YOUR OBJECTIVE
Starting with the line that contains "grey mushroom: 9 -> 8" and stopping after the line that contains "turquoise mushroom: 3 -> 2", return each line below exactly as written, with no others.

(DATA TO PROCESS Opens)

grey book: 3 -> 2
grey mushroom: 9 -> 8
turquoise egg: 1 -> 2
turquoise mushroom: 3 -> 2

(DATA TO PROCESS Closes)
(DATA TO PROCESS Opens)

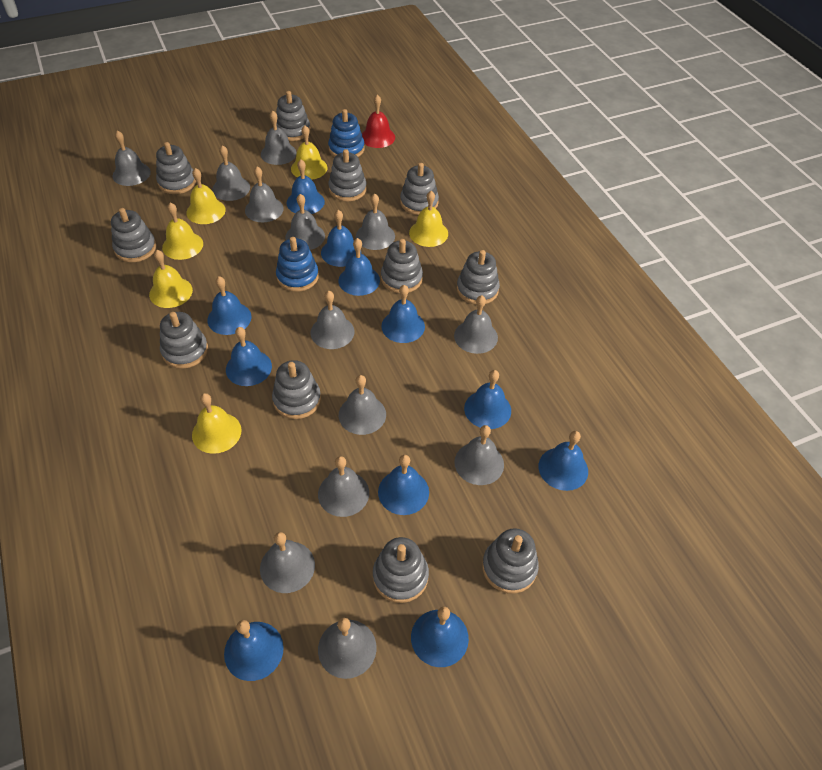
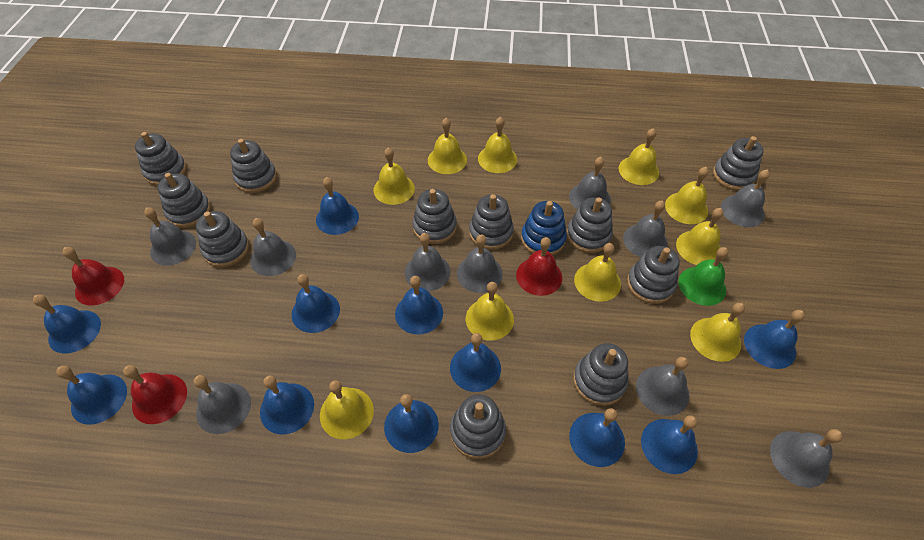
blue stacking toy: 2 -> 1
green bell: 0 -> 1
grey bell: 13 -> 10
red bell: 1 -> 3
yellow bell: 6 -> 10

(DATA TO PROCESS Closes)
(DATA TO PROCESS Opens)

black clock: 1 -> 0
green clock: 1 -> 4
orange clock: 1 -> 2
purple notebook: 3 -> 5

(DATA TO PROCESS Closes)

TASK SOLUTION
grey mushroom: 9 -> 8
turquoise egg: 1 -> 2
turquoise mushroom: 3 -> 2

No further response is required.